● **The data**:

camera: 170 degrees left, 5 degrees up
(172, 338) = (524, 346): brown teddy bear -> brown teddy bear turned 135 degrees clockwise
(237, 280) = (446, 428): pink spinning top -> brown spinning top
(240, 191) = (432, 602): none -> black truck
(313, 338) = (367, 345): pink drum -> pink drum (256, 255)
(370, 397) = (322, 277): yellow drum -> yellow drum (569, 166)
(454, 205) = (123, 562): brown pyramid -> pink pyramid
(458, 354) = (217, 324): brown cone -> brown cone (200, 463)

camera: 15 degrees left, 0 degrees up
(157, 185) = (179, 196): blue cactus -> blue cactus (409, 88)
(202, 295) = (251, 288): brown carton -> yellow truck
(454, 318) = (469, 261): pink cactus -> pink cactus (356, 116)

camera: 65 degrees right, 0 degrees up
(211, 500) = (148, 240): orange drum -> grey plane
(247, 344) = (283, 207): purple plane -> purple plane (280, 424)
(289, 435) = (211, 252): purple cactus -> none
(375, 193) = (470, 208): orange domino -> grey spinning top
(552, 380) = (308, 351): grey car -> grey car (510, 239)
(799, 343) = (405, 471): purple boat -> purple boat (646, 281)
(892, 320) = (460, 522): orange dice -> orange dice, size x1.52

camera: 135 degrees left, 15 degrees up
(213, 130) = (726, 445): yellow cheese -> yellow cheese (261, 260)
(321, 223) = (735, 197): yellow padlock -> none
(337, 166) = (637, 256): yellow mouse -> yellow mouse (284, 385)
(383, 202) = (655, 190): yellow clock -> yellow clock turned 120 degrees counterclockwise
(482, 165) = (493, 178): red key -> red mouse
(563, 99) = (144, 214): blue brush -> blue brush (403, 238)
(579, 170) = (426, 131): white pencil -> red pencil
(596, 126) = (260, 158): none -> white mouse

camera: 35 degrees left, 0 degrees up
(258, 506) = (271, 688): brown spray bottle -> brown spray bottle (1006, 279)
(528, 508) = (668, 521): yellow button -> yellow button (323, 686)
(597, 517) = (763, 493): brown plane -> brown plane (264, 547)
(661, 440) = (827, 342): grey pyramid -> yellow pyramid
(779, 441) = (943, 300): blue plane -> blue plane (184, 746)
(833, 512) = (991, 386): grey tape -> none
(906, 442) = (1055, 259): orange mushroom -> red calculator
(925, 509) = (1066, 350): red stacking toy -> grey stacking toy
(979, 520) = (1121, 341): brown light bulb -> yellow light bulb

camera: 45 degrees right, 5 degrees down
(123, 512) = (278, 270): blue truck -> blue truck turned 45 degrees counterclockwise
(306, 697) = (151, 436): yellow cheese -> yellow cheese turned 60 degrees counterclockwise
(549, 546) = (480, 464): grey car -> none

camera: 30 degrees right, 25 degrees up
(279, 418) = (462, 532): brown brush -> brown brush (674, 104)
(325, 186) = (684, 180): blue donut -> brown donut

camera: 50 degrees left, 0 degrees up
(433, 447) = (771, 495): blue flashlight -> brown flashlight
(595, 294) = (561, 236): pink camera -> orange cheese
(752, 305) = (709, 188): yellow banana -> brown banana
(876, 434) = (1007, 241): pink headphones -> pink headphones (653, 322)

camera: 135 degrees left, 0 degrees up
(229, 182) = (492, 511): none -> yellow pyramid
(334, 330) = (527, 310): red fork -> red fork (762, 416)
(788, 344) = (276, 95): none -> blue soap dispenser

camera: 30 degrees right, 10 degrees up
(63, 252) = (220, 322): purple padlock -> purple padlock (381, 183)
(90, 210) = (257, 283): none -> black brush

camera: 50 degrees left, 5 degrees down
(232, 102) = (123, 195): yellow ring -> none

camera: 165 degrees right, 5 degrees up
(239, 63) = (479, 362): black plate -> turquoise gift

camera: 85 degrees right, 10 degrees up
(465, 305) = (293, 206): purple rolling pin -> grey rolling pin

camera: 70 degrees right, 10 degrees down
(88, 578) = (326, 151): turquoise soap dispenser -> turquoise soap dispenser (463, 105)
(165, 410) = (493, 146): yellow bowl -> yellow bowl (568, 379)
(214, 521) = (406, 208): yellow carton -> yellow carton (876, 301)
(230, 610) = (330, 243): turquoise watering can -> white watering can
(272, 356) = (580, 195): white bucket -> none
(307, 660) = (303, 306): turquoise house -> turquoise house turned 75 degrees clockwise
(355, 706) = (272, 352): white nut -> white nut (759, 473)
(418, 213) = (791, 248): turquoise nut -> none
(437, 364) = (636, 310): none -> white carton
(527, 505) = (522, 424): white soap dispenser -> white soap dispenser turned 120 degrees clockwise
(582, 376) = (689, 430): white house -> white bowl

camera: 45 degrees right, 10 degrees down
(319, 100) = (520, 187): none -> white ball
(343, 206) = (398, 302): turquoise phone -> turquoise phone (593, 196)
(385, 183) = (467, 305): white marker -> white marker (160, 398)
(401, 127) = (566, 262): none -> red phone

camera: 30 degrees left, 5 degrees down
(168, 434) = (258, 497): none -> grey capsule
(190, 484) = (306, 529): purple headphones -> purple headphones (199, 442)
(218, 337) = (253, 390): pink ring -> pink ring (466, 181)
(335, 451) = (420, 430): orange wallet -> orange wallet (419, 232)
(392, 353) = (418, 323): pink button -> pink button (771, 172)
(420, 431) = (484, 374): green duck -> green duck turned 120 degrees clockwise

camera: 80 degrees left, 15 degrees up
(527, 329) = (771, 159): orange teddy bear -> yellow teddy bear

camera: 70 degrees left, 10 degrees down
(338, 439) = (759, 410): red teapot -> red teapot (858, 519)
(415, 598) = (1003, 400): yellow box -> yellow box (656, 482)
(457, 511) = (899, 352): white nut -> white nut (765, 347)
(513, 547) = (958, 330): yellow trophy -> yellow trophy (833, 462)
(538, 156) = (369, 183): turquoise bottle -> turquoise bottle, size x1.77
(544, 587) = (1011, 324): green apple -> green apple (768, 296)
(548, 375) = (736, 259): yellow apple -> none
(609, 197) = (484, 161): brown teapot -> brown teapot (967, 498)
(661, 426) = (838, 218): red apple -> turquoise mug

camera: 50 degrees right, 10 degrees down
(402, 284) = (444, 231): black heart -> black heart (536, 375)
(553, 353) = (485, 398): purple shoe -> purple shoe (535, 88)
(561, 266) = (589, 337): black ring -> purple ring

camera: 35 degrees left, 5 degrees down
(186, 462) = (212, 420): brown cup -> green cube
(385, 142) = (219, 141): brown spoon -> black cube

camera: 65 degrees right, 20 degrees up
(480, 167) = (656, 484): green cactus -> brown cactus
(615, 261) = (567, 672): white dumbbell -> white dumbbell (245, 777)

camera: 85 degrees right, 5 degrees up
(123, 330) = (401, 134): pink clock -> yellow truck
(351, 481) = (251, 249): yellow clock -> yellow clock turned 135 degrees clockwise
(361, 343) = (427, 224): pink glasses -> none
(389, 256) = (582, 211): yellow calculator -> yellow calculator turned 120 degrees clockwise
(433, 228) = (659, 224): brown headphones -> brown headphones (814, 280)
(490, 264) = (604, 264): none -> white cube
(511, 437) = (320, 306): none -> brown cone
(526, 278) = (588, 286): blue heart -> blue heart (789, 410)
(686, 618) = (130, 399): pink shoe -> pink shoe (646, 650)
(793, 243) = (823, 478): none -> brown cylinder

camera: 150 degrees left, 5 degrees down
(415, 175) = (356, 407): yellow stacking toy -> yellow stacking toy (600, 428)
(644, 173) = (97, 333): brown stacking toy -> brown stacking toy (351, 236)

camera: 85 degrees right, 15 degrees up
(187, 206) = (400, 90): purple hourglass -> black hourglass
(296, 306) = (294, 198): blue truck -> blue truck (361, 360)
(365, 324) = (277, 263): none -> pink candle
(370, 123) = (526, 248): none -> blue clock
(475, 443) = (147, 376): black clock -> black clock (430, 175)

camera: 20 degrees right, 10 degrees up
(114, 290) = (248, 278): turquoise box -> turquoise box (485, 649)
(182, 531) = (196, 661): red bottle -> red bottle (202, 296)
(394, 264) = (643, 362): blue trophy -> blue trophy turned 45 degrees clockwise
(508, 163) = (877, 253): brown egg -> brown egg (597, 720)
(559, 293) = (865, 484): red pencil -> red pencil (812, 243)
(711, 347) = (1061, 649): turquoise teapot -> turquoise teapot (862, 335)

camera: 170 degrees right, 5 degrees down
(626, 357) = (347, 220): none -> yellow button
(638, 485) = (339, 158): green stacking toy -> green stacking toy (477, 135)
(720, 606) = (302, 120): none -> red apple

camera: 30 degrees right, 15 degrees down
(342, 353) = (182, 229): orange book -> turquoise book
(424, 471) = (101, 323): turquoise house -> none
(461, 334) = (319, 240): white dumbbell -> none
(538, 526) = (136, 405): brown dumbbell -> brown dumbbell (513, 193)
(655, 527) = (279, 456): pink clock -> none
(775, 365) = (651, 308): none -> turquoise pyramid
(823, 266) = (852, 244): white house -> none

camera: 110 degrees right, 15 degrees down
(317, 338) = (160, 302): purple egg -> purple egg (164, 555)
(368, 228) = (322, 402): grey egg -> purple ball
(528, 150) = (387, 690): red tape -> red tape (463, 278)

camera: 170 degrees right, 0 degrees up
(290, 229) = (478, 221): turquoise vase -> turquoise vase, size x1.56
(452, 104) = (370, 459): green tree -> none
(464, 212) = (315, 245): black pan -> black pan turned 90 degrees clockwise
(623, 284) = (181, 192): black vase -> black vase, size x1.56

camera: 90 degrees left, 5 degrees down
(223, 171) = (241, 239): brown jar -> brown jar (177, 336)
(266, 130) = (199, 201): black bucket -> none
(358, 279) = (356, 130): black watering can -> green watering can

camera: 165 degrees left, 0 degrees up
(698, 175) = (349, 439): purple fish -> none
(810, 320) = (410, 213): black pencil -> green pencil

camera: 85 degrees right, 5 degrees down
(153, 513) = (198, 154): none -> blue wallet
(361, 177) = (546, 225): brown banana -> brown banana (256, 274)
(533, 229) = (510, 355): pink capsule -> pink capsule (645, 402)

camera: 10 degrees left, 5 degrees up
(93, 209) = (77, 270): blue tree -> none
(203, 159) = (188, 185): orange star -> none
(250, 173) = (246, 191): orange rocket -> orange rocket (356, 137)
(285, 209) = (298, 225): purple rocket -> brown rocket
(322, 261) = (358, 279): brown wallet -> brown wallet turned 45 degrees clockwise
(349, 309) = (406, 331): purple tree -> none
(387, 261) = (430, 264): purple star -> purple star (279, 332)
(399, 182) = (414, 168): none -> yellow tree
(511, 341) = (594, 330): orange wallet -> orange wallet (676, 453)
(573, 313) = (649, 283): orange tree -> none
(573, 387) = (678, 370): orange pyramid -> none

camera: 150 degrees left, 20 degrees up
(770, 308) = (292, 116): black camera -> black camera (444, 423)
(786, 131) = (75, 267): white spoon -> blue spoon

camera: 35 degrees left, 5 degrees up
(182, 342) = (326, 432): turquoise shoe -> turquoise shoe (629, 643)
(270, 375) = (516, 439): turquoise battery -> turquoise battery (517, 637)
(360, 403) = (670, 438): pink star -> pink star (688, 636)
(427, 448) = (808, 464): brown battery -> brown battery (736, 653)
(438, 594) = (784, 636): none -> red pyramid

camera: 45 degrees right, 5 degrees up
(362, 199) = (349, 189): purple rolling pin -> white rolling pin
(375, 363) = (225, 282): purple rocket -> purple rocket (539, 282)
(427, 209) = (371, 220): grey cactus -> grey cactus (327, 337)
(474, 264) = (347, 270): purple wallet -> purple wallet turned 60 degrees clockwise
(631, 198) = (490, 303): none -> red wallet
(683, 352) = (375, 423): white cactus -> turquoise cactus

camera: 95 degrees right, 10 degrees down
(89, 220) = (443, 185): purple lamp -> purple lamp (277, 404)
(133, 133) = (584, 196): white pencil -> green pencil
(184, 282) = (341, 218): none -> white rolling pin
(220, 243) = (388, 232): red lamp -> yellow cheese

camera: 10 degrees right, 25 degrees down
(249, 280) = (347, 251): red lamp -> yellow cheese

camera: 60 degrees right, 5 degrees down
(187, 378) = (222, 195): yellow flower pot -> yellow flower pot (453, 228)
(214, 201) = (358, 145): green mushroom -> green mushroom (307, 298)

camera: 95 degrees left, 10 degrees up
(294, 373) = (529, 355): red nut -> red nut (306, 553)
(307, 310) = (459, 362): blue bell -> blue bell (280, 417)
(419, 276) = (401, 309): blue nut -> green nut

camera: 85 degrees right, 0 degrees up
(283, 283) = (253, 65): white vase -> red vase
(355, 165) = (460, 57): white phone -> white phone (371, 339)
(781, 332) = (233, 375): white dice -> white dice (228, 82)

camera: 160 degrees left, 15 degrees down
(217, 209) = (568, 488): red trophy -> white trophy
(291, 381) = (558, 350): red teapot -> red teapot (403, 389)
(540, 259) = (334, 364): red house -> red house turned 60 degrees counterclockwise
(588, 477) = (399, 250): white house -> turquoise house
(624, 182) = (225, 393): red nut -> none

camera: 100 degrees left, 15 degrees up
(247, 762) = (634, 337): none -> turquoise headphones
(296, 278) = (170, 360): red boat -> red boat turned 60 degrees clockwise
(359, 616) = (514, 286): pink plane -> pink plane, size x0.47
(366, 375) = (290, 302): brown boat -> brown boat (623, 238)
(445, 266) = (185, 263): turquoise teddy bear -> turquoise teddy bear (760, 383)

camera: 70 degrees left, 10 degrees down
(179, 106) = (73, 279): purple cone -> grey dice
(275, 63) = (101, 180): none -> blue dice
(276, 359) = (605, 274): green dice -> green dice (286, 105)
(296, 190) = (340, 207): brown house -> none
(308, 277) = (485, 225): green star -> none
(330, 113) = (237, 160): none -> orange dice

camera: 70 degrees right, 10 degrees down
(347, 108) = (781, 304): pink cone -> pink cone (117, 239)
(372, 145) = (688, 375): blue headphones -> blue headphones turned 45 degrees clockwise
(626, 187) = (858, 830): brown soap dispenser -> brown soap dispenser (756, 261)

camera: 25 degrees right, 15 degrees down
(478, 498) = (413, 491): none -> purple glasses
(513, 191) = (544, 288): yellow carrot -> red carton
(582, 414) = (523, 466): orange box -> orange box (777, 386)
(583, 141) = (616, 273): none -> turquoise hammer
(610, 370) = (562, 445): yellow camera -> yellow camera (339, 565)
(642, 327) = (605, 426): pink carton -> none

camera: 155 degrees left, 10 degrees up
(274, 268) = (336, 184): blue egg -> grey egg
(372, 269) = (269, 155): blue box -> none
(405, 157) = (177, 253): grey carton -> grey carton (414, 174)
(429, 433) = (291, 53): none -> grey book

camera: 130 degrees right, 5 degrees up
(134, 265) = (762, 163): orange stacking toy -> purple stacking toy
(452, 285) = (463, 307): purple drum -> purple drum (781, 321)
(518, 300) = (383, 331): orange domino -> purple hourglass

● **Exercise brief**: Among the lines above, which hold the word "capsule"? Report each one.

● **Your solution**:
(168, 434) = (258, 497): none -> grey capsule
(533, 229) = (510, 355): pink capsule -> pink capsule (645, 402)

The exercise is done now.